Records contained in a dataset:
********
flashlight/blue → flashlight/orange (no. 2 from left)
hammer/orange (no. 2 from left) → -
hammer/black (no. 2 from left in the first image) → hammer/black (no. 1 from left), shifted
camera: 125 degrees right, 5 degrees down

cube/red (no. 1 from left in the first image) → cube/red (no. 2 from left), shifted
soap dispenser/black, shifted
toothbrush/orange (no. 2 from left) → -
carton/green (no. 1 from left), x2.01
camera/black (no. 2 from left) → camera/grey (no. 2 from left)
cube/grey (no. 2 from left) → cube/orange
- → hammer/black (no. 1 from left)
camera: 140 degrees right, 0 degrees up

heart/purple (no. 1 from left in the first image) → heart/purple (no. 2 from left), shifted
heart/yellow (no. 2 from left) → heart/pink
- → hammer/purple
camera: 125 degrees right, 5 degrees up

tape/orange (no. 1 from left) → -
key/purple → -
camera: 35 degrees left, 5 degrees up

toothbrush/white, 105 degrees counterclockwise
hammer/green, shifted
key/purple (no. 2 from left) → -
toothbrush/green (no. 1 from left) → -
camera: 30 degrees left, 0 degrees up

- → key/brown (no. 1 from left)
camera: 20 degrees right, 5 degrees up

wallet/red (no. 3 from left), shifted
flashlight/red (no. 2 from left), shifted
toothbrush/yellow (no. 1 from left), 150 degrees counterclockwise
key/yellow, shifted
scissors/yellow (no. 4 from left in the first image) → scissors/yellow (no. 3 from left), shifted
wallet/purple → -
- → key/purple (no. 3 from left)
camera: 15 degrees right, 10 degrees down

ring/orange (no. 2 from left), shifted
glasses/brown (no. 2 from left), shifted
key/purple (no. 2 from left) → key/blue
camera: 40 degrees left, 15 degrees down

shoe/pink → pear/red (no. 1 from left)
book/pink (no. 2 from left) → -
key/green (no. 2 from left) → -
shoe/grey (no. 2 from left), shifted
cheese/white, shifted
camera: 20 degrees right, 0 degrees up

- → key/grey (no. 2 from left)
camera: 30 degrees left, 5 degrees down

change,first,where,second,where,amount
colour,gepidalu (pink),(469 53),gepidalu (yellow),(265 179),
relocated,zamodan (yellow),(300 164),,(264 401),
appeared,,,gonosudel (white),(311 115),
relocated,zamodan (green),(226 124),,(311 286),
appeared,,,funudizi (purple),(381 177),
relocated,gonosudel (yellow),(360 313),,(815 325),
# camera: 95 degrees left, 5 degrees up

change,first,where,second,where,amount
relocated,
********
• Exercise goal
Reproduce each line of the entries in which the word "zamodan" is found.

• Response for this exercise
relocated,zamodan (yellow),(300 164),,(264 401),
relocated,zamodan (green),(226 124),,(311 286),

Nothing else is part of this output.